• ACTIVITY:
From the data that follows, print exactly the lines starting at the one containing "U4 pin VDD: +12V -> GND" and ending at the one containing "R7: 220 (CNT3, LED_A) -> 1.6k (CNT3, LED_A)"; include both of them and nothing more.

-*-*-

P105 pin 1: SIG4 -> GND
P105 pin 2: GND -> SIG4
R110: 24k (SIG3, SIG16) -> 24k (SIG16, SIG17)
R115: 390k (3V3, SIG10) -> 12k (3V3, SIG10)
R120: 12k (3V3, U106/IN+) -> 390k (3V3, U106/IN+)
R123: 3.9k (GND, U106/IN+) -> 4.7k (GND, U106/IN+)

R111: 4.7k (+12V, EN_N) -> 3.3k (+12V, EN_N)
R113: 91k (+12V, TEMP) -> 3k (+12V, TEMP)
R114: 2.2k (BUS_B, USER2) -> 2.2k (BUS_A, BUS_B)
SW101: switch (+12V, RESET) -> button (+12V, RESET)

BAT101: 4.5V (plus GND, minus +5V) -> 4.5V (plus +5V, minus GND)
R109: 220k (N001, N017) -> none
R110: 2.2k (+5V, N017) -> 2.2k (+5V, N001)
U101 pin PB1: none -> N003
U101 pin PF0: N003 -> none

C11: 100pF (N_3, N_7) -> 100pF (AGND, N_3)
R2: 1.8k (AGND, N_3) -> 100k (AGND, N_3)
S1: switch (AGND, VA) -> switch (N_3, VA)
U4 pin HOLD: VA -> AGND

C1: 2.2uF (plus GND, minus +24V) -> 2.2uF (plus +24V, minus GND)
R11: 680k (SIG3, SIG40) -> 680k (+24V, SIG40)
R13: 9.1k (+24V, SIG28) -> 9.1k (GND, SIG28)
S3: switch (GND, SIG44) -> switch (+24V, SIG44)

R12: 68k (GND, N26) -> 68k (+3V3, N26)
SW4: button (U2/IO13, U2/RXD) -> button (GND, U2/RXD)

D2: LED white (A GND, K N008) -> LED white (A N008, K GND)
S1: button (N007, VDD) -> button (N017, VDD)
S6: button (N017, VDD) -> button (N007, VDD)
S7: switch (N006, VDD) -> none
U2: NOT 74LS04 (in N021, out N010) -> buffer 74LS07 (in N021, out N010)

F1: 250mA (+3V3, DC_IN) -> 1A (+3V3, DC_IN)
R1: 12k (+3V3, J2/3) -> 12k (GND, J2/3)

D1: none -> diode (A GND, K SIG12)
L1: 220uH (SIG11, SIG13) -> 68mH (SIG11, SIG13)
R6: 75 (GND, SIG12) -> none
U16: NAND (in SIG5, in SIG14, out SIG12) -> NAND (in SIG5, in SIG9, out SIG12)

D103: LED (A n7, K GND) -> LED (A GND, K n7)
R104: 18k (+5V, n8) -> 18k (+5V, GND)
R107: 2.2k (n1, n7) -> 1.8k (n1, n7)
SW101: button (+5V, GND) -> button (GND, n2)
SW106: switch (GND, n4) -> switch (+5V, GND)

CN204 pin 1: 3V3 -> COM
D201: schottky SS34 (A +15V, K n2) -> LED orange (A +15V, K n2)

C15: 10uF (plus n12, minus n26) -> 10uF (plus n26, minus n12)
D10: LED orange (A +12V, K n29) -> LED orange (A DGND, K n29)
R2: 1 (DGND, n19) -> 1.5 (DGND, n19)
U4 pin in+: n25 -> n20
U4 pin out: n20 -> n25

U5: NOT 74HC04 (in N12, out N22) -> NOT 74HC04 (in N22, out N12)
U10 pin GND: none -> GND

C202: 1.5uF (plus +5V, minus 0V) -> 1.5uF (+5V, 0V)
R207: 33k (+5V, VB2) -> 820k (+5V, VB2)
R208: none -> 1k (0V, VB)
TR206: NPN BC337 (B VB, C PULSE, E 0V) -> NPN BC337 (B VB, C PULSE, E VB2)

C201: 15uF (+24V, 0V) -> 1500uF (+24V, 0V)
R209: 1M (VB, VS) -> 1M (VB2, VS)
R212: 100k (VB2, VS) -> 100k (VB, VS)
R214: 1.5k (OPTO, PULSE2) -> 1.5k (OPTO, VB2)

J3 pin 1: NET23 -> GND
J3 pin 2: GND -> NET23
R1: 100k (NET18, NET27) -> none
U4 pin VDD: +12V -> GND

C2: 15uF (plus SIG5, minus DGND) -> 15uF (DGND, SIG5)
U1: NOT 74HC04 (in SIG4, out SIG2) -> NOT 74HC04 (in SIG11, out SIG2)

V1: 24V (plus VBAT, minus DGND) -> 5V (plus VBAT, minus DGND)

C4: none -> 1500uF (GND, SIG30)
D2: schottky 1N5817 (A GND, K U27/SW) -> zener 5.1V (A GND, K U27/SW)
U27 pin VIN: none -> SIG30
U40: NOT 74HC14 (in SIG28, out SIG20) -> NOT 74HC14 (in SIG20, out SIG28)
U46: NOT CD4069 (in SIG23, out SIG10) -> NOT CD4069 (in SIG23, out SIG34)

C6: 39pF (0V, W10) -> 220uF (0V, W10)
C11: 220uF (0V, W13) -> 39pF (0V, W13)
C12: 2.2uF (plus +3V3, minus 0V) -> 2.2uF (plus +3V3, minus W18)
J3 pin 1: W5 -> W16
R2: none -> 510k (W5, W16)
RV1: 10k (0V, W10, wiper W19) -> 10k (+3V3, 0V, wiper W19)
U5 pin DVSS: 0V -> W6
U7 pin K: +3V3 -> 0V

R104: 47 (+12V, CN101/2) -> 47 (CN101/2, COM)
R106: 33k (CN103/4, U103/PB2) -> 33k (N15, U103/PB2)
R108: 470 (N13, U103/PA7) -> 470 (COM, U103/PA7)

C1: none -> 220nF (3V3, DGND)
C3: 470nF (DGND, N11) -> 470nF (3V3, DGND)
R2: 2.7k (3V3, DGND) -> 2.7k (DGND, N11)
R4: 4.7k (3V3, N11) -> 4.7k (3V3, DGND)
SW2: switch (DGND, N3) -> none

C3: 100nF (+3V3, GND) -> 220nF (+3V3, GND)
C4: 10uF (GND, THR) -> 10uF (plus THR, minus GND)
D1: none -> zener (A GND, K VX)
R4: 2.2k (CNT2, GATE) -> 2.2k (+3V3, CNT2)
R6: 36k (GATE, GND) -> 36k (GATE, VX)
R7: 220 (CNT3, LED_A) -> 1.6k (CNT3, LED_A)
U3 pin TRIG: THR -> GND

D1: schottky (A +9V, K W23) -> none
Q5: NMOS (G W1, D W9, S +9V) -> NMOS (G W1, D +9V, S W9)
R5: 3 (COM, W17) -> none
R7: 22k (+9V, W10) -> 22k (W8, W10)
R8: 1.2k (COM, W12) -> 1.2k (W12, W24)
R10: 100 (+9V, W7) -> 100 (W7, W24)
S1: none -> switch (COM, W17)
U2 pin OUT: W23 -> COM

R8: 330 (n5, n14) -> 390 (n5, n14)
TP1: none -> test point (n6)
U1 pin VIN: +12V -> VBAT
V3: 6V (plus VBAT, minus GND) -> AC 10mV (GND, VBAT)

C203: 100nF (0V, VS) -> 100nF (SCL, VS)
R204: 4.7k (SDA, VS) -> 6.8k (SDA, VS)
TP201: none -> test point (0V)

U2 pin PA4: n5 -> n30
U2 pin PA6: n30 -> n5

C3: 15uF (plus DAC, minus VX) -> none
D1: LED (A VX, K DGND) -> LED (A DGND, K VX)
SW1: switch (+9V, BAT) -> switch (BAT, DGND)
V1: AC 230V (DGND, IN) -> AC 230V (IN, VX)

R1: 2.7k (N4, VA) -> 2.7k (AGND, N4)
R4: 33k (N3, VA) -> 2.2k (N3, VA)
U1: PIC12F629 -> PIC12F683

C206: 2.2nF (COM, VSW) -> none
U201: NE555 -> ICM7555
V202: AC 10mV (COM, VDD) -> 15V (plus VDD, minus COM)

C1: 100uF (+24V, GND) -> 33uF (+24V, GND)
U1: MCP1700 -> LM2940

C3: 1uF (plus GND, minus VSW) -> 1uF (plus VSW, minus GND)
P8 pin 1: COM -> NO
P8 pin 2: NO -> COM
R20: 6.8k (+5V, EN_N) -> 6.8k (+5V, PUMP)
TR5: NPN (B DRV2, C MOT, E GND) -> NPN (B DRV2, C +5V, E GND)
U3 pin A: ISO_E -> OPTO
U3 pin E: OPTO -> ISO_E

-*-*-

• WRITTEN ANSWER:
U4 pin VDD: +12V -> GND

C2: 15uF (plus SIG5, minus DGND) -> 15uF (DGND, SIG5)
U1: NOT 74HC04 (in SIG4, out SIG2) -> NOT 74HC04 (in SIG11, out SIG2)

V1: 24V (plus VBAT, minus DGND) -> 5V (plus VBAT, minus DGND)

C4: none -> 1500uF (GND, SIG30)
D2: schottky 1N5817 (A GND, K U27/SW) -> zener 5.1V (A GND, K U27/SW)
U27 pin VIN: none -> SIG30
U40: NOT 74HC14 (in SIG28, out SIG20) -> NOT 74HC14 (in SIG20, out SIG28)
U46: NOT CD4069 (in SIG23, out SIG10) -> NOT CD4069 (in SIG23, out SIG34)

C6: 39pF (0V, W10) -> 220uF (0V, W10)
C11: 220uF (0V, W13) -> 39pF (0V, W13)
C12: 2.2uF (plus +3V3, minus 0V) -> 2.2uF (plus +3V3, minus W18)
J3 pin 1: W5 -> W16
R2: none -> 510k (W5, W16)
RV1: 10k (0V, W10, wiper W19) -> 10k (+3V3, 0V, wiper W19)
U5 pin DVSS: 0V -> W6
U7 pin K: +3V3 -> 0V

R104: 47 (+12V, CN101/2) -> 47 (CN101/2, COM)
R106: 33k (CN103/4, U103/PB2) -> 33k (N15, U103/PB2)
R108: 470 (N13, U103/PA7) -> 470 (COM, U103/PA7)

C1: none -> 220nF (3V3, DGND)
C3: 470nF (DGND, N11) -> 470nF (3V3, DGND)
R2: 2.7k (3V3, DGND) -> 2.7k (DGND, N11)
R4: 4.7k (3V3, N11) -> 4.7k (3V3, DGND)
SW2: switch (DGND, N3) -> none

C3: 100nF (+3V3, GND) -> 220nF (+3V3, GND)
C4: 10uF (GND, THR) -> 10uF (plus THR, minus GND)
D1: none -> zener (A GND, K VX)
R4: 2.2k (CNT2, GATE) -> 2.2k (+3V3, CNT2)
R6: 36k (GATE, GND) -> 36k (GATE, VX)
R7: 220 (CNT3, LED_A) -> 1.6k (CNT3, LED_A)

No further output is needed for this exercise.